START Data segment
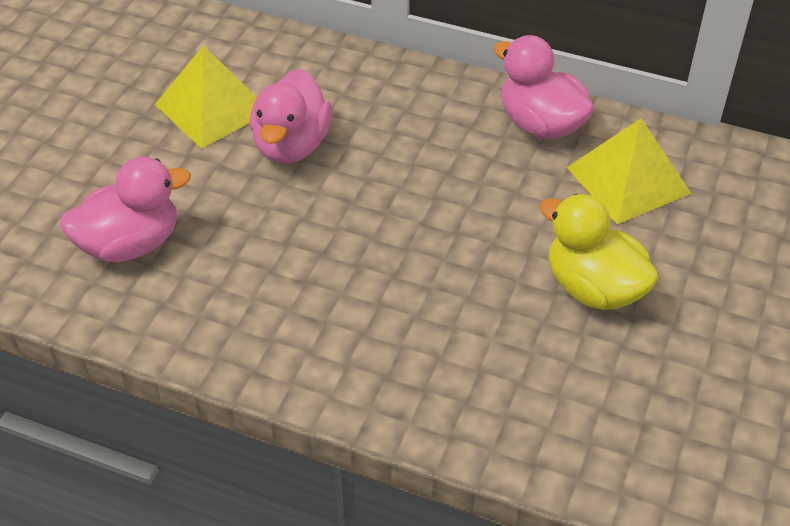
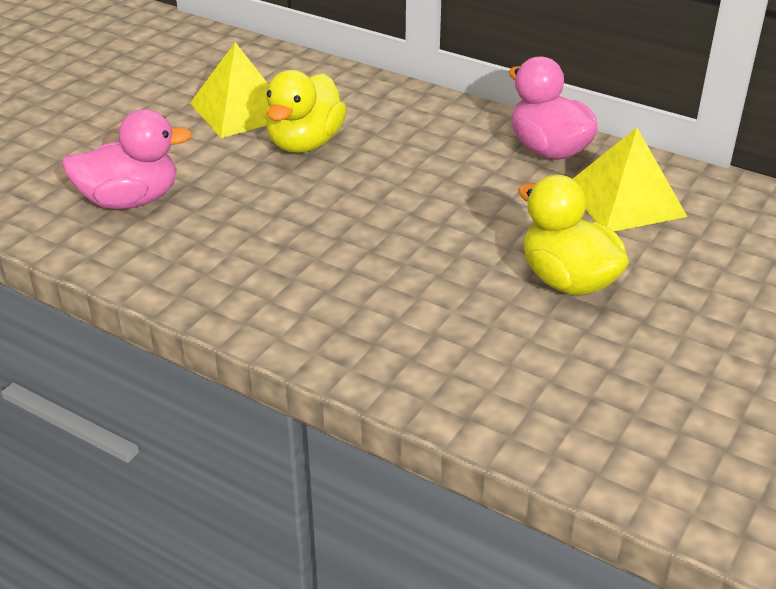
camera: 10 degrees right, 10 degrees down
(291, 145) = (305, 143): pink duck -> yellow duck

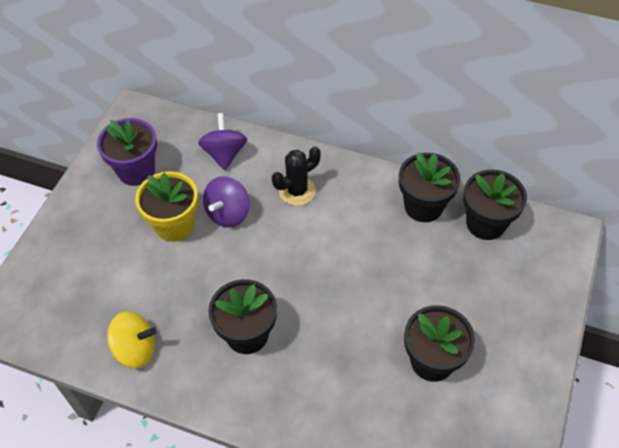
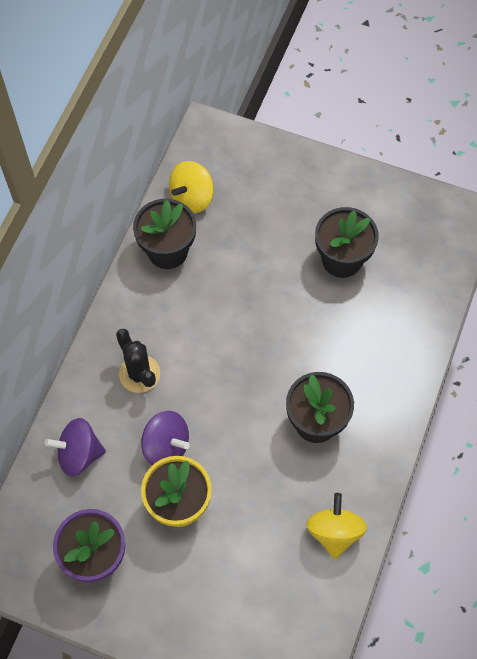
camera: 90 degrees left, 10 degrees up
(486, 223) = (192, 198): black flower pot -> yellow spinning top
END Data segment
**Your assignment**
Would you return the data exactly as written, without the pictures?

**Answer to the problem**
camera: 10 degrees right, 10 degrees down
(291, 145) = (305, 143): pink duck -> yellow duck

camera: 90 degrees left, 10 degrees up
(486, 223) = (192, 198): black flower pot -> yellow spinning top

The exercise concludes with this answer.